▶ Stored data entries
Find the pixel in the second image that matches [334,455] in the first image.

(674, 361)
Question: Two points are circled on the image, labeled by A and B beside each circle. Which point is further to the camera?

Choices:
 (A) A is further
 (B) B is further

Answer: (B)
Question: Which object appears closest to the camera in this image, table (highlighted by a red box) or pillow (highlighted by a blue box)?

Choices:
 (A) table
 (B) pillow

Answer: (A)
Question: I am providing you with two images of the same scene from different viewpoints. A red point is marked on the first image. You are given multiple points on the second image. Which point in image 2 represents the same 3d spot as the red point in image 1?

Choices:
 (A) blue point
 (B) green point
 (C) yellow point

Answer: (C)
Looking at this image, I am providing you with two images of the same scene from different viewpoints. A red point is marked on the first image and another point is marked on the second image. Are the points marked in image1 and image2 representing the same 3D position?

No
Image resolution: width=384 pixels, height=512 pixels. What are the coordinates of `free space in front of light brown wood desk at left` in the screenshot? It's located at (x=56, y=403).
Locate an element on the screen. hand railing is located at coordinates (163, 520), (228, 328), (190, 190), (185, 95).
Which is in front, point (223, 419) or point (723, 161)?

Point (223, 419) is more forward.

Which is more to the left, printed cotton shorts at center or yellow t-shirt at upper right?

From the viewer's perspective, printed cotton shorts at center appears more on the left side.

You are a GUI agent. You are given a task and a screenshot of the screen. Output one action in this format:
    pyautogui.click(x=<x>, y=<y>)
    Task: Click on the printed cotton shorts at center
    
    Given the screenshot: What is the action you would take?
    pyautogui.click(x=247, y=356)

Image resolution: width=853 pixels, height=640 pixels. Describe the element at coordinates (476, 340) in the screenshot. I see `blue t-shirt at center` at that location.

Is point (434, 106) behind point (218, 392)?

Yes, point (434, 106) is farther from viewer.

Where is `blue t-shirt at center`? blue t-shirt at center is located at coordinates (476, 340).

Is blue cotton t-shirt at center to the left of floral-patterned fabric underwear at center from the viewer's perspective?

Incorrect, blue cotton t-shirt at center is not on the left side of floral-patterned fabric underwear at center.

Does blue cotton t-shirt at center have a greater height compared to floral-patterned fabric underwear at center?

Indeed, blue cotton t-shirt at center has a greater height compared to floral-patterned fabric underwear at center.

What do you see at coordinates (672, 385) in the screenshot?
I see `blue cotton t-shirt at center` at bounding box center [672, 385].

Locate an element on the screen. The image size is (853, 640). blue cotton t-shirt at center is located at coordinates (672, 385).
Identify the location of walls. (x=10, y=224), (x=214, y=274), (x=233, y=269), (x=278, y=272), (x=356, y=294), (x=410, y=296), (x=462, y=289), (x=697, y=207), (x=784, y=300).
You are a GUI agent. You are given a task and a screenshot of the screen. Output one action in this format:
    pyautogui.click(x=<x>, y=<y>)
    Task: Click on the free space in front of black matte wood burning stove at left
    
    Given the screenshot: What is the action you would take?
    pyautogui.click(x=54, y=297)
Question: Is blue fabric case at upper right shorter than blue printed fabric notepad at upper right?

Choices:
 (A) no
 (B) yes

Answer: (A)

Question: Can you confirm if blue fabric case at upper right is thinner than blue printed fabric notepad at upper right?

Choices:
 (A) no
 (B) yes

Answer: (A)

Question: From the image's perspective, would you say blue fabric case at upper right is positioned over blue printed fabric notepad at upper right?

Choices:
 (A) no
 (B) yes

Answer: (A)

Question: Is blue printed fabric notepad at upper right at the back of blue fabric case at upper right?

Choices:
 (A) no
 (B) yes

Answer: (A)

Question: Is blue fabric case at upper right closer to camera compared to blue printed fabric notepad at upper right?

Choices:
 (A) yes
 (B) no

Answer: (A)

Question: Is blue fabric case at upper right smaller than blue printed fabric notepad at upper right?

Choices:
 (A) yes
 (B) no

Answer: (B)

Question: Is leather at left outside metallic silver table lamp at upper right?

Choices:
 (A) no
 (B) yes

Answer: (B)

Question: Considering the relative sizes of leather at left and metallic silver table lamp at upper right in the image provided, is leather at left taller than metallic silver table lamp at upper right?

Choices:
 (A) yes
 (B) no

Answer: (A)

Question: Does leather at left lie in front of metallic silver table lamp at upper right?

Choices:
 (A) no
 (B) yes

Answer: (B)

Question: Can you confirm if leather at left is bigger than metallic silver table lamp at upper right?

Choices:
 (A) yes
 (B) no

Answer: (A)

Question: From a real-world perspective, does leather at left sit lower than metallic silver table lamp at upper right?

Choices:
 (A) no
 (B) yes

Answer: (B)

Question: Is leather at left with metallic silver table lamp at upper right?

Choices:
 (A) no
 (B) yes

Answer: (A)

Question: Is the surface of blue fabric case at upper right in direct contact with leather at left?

▶ DO THIS
Extract each line of the material above that contains the string "viewer", copying every such line in full.

▶ THE SOLUTION
From the viewer's perspective, printed cotton shorts at center appears more on the left side.
Yes, point (434, 106) is farther from viewer.
Is blue cotton t-shirt at center to the left of floral-patterned fabric underwear at center from the viewer's perspective?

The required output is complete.